(What this task involves)
Skip every picture and copy only the lines from the one containing "JOY pin VRX: A2 -> A5" to the final line of the records below.

(Records contained in a dataset)
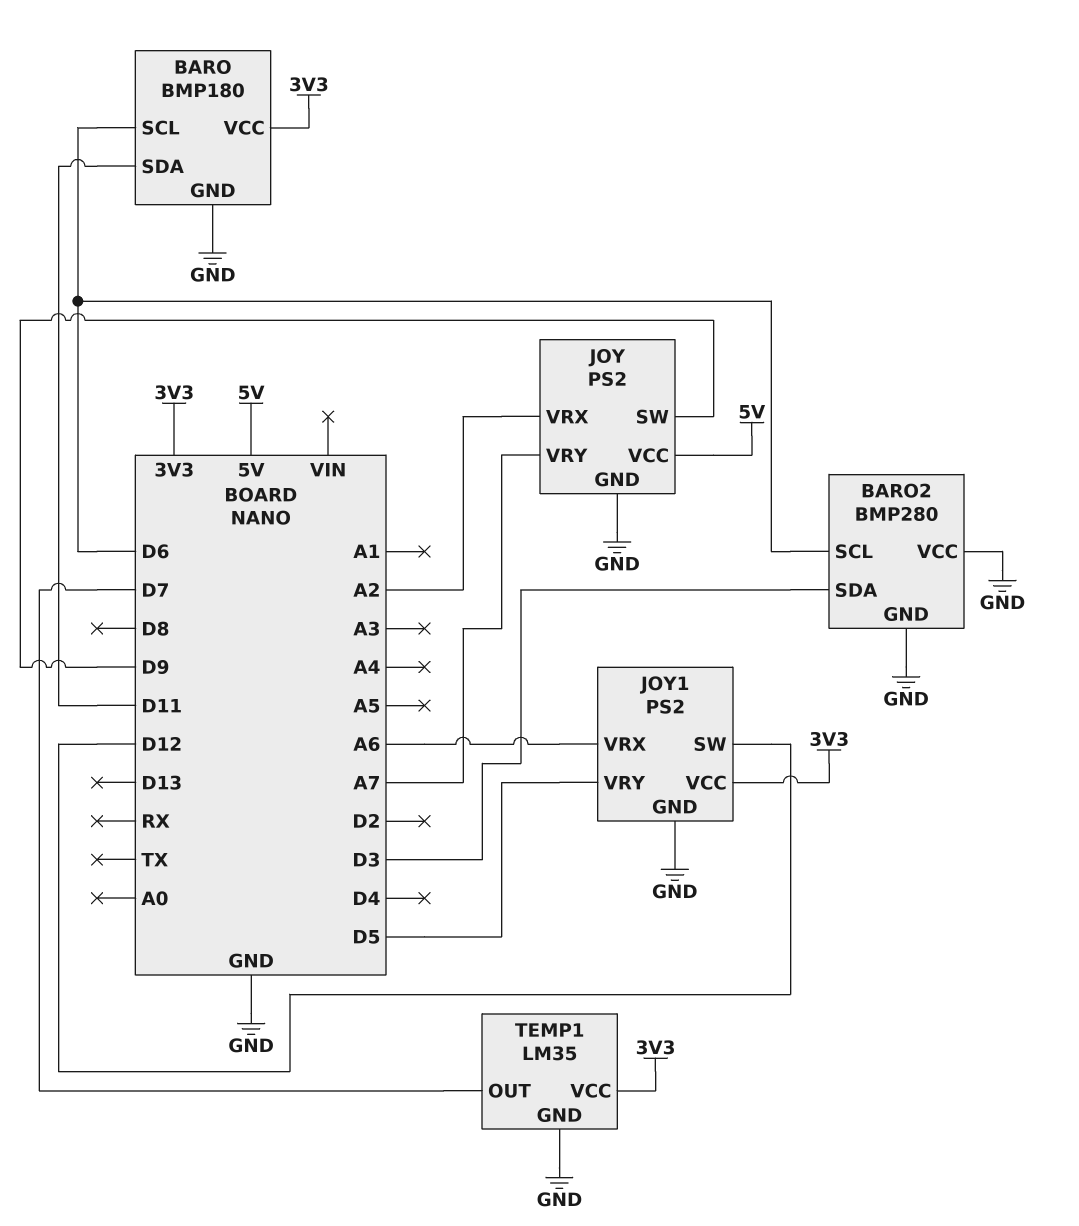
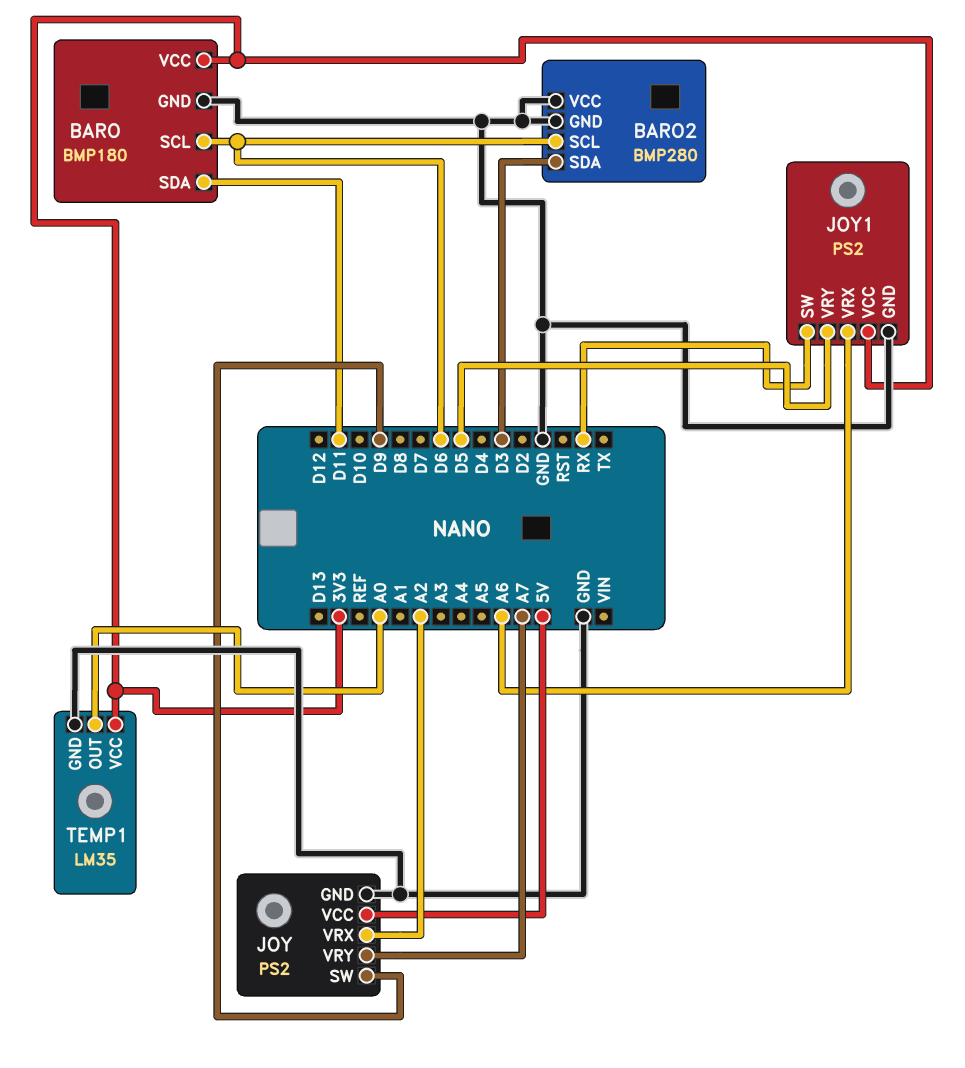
JOY1 pin SW: D12 -> RX
TEMP1 pin OUT: D7 -> A0

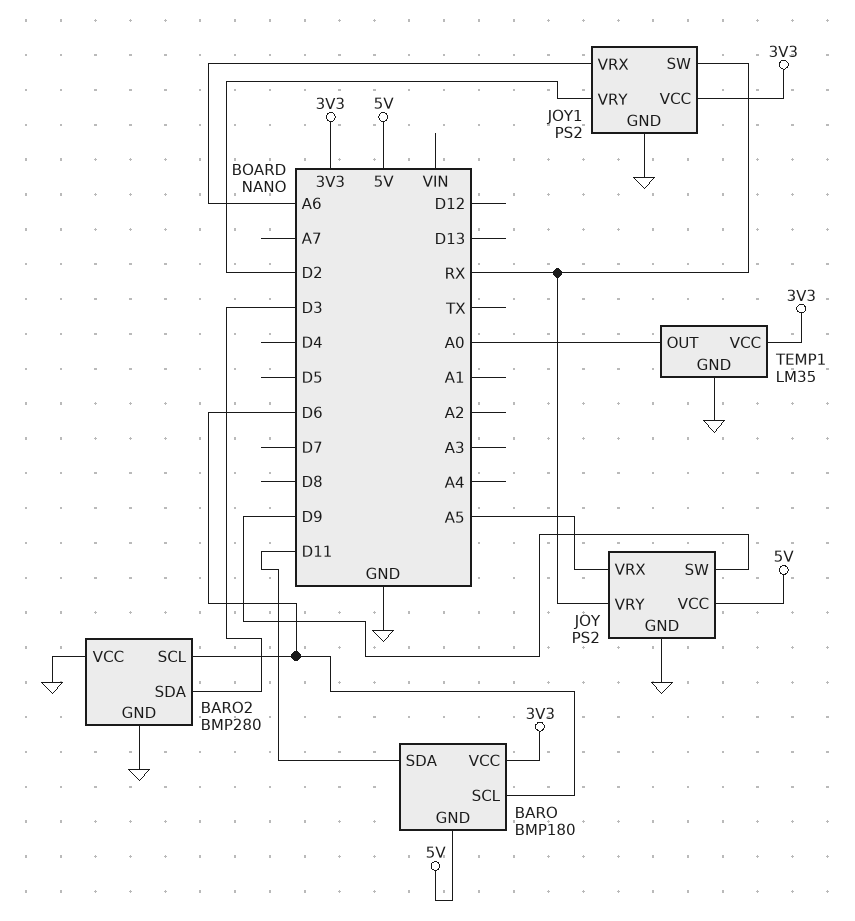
BARO pin GND: GND -> 5V
JOY pin VRX: A2 -> A5
JOY pin VRY: A7 -> RX
JOY1 pin VRY: D5 -> D2

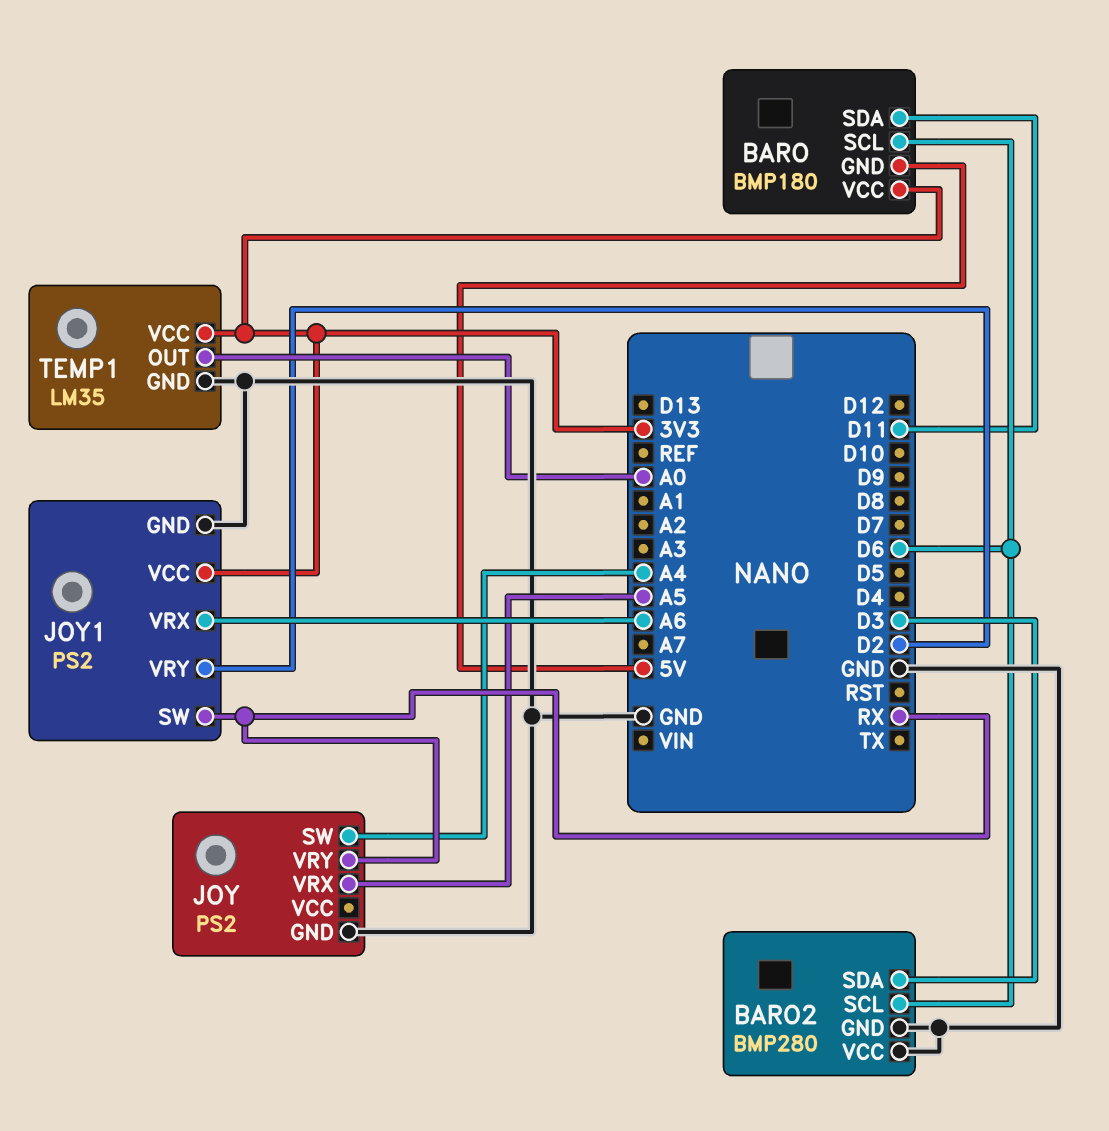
JOY pin SW: D9 -> A4
JOY pin VCC: 5V -> none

(Expected answer)
JOY pin VRX: A2 -> A5
JOY pin VRY: A7 -> RX
JOY1 pin VRY: D5 -> D2

JOY pin SW: D9 -> A4
JOY pin VCC: 5V -> none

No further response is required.